Top of Exercise materials

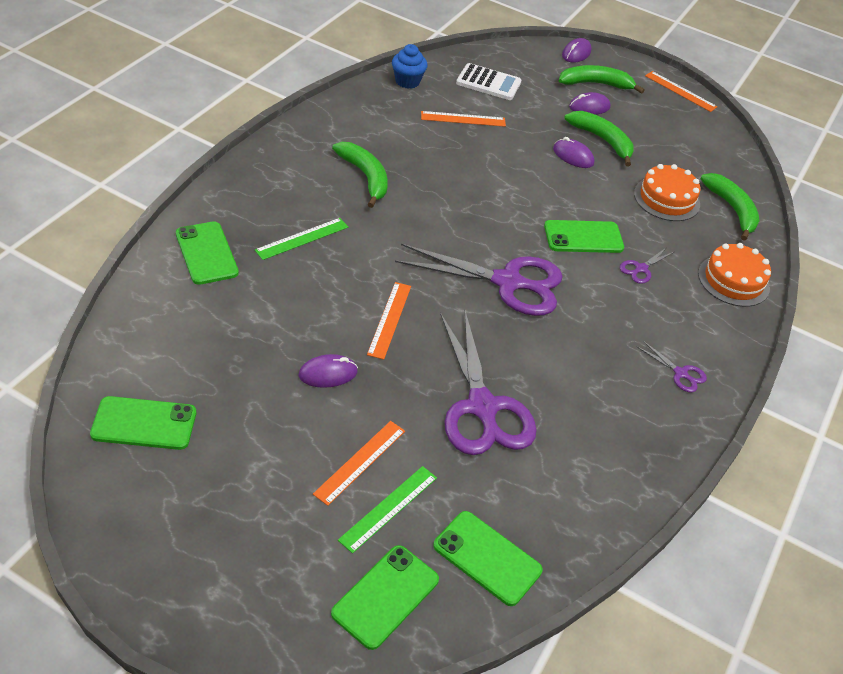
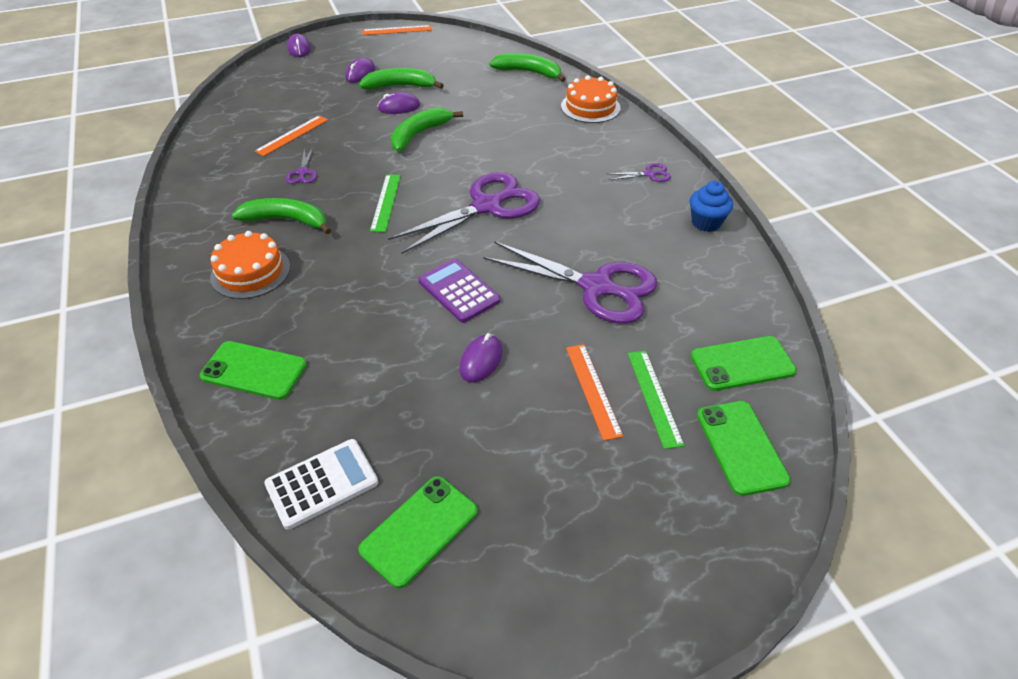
camera: 45 degrees left, 0 degrees up
(302, 238) = (311, 296): green ruler -> green ruler (385, 202)
(389, 319) = (458, 291): orange ruler -> purple calculator
(407, 81) = (211, 140): blue cupcake -> blue cupcake (706, 223)
(488, 83) = (271, 102): white calculator -> white calculator (322, 483)
(583, 237) = (482, 146): green phone -> none
(595, 84) = (341, 58): green banana -> green banana (419, 134)
(641, 269) = (540, 138): purple scissors -> purple scissors (303, 173)
(666, 199) = (488, 91): orange cake -> orange cake (250, 272)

Bottom of Exercise materials

Copy each line of the records containing the string "orange".

• Completed exercise:
(389, 319) = (458, 291): orange ruler -> purple calculator
(666, 199) = (488, 91): orange cake -> orange cake (250, 272)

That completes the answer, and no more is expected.